__What you have to do__: This task calls for copying each line below that contains "table".

__Data to examine__:
Segment Open

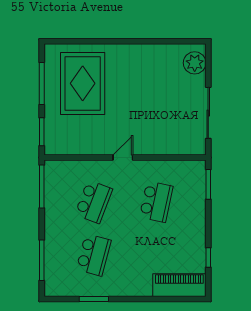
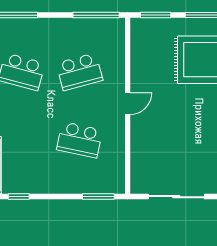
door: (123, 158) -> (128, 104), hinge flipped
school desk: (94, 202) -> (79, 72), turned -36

Segment Closed
Segment Open

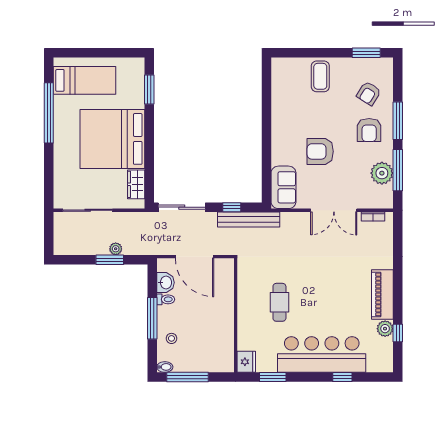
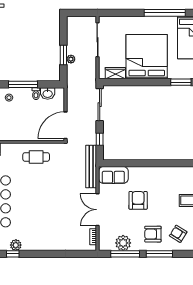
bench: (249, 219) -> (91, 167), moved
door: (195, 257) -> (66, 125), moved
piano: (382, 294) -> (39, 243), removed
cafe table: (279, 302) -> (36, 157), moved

Segment Closed
Segment Open

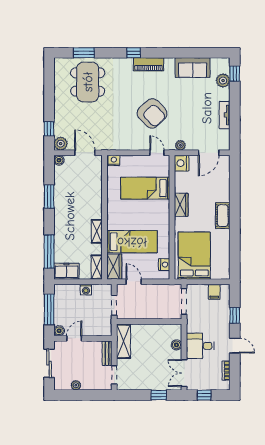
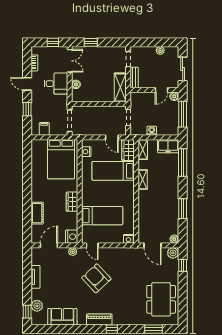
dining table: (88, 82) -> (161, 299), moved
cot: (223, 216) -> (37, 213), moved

Segment Closed

__Solution to the problem__:
cafe table: (279, 302) -> (36, 157), moved
dining table: (88, 82) -> (161, 299), moved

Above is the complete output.